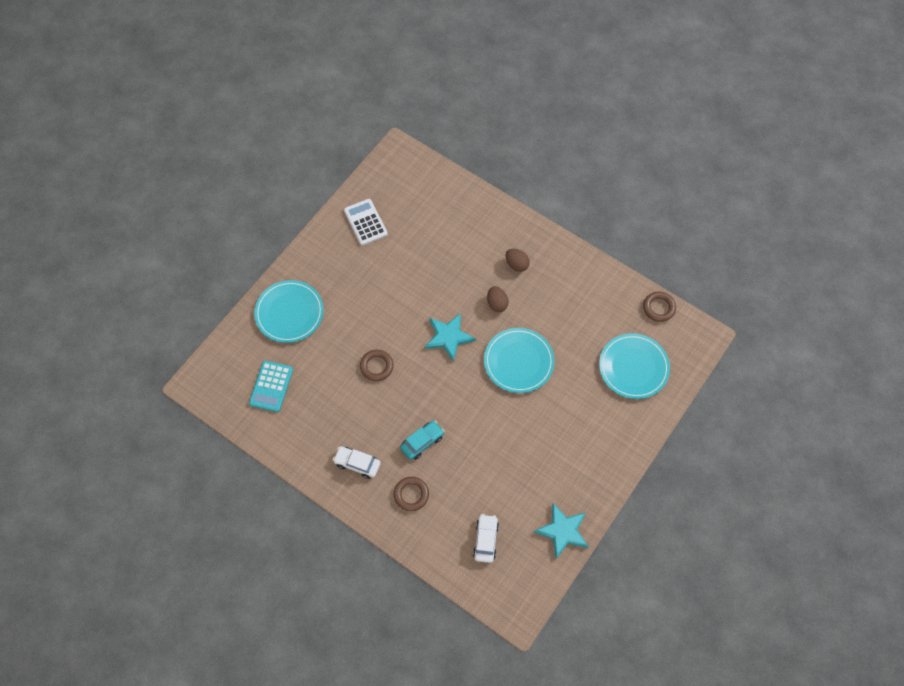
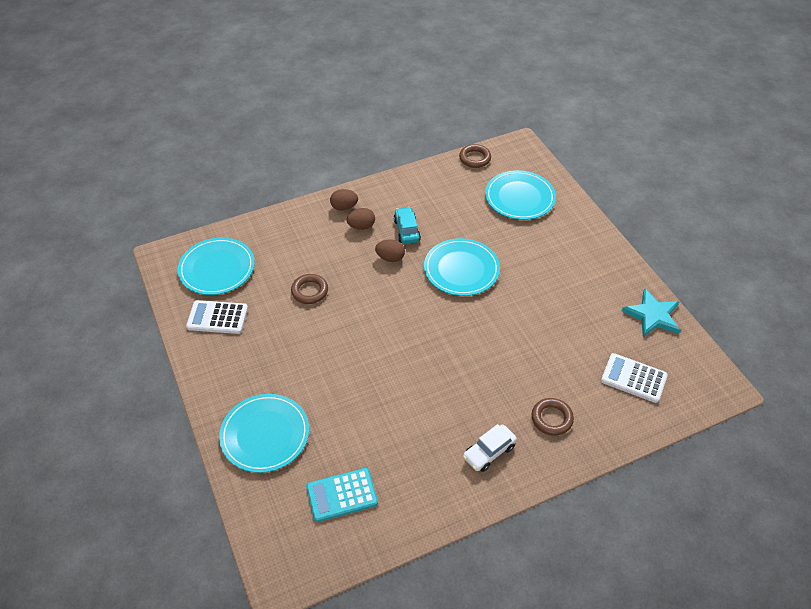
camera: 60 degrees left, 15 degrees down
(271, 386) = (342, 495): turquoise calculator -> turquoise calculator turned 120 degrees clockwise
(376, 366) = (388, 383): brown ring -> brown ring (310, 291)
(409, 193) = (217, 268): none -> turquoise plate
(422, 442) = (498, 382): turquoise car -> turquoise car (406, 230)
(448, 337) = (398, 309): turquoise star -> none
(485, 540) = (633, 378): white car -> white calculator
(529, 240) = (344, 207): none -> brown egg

Exercise aim >> All entries must be written out again exactly as given, with no pictures in the copy.

Problem solution >>
camera: 60 degrees left, 15 degrees down
(271, 386) = (342, 495): turquoise calculator -> turquoise calculator turned 120 degrees clockwise
(376, 366) = (388, 383): brown ring -> brown ring (310, 291)
(409, 193) = (217, 268): none -> turquoise plate
(422, 442) = (498, 382): turquoise car -> turquoise car (406, 230)
(448, 337) = (398, 309): turquoise star -> none
(485, 540) = (633, 378): white car -> white calculator
(529, 240) = (344, 207): none -> brown egg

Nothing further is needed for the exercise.